## Dataset:
......

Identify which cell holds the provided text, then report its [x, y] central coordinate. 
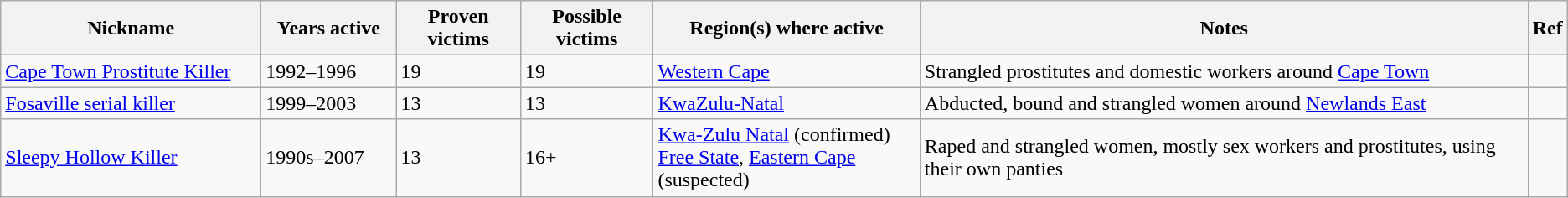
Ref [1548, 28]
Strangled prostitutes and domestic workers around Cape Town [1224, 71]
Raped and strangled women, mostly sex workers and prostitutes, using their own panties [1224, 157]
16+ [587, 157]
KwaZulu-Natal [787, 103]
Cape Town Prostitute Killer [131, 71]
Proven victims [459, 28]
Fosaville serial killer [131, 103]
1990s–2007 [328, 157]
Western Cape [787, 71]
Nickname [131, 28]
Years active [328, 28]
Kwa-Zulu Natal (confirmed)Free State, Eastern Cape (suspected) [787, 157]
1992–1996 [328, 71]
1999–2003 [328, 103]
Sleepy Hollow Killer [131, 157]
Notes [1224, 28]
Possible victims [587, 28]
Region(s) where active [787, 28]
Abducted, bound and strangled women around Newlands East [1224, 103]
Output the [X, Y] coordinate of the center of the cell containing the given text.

......

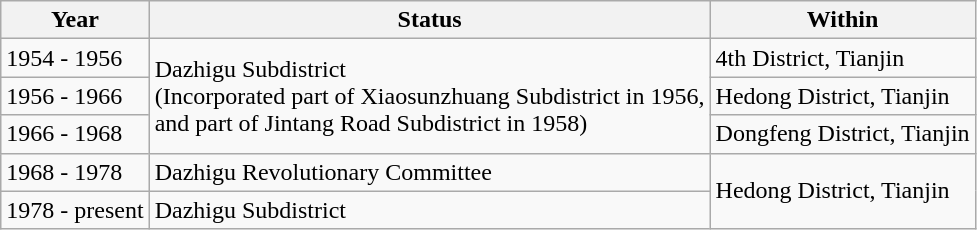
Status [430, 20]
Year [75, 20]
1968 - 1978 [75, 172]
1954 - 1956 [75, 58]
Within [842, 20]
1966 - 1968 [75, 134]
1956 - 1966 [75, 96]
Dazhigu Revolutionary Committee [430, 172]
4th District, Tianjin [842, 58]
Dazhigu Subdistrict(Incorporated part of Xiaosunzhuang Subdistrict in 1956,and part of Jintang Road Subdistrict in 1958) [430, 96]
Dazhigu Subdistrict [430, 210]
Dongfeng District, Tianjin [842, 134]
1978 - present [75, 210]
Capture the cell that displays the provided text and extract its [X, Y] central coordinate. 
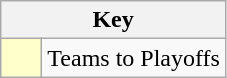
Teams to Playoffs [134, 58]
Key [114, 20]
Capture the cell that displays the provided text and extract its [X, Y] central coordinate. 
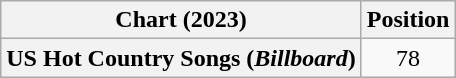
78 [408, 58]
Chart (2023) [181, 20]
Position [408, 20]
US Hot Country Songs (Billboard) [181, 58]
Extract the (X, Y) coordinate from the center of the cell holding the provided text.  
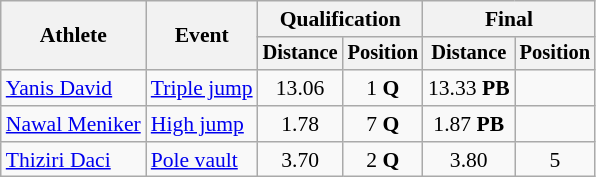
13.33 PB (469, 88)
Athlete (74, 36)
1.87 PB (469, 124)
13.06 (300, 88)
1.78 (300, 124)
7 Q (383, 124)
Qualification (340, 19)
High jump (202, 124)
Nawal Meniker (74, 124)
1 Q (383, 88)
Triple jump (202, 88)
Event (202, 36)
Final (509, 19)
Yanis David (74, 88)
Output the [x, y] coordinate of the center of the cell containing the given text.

......

## Required work:
Copy the rows from the line with "Teams to Playoffs [134, 58]" up to and including the line with "Extract the (X, Y)", keeping every word as it stands and leaving out the pictures.

## Exercise response:
Teams to Playoffs [134, 58]
Key [114, 20]
Capture the cell that displays the provided text and extract its [X, Y] central coordinate. 
78 [408, 58]
Chart (2023) [181, 20]
Position [408, 20]
US Hot Country Songs (Billboard) [181, 58]
Extract the (X, Y) coordinate from the center of the cell holding the provided text.  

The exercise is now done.